• **WHAT YOU SHOULD DO**:
Return each line of the records below that contains the word "none".

== SUPPLIED ENTRIES

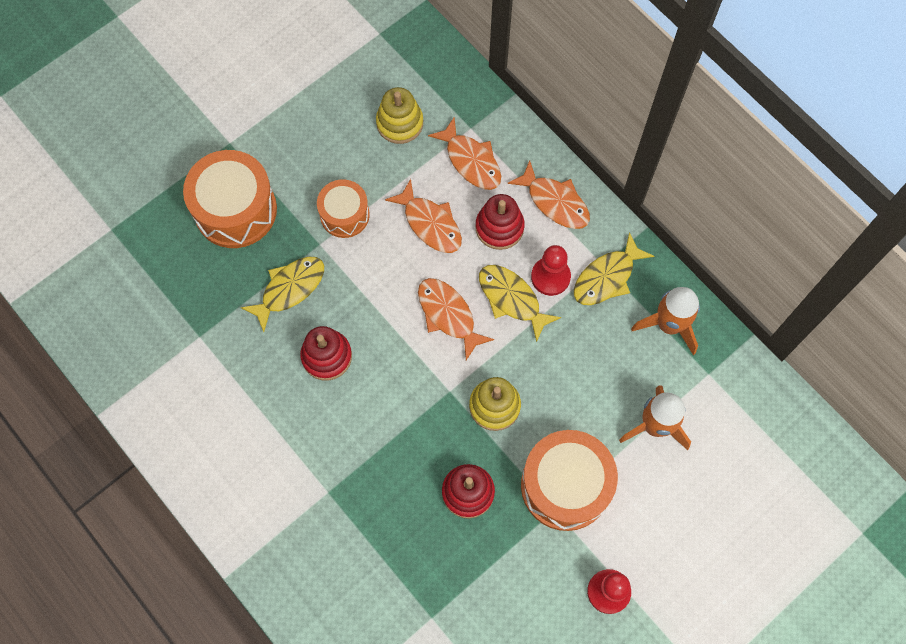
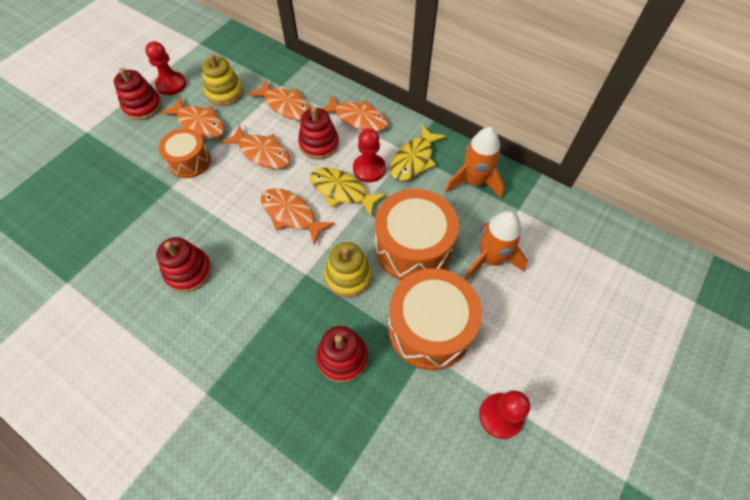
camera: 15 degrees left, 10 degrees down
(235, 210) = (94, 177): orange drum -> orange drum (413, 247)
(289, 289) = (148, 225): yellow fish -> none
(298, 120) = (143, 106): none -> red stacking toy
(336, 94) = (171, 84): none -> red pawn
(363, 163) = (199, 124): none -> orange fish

====

• **ANSWER TO THIS EXERCISE**:
(289, 289) = (148, 225): yellow fish -> none
(298, 120) = (143, 106): none -> red stacking toy
(336, 94) = (171, 84): none -> red pawn
(363, 163) = (199, 124): none -> orange fish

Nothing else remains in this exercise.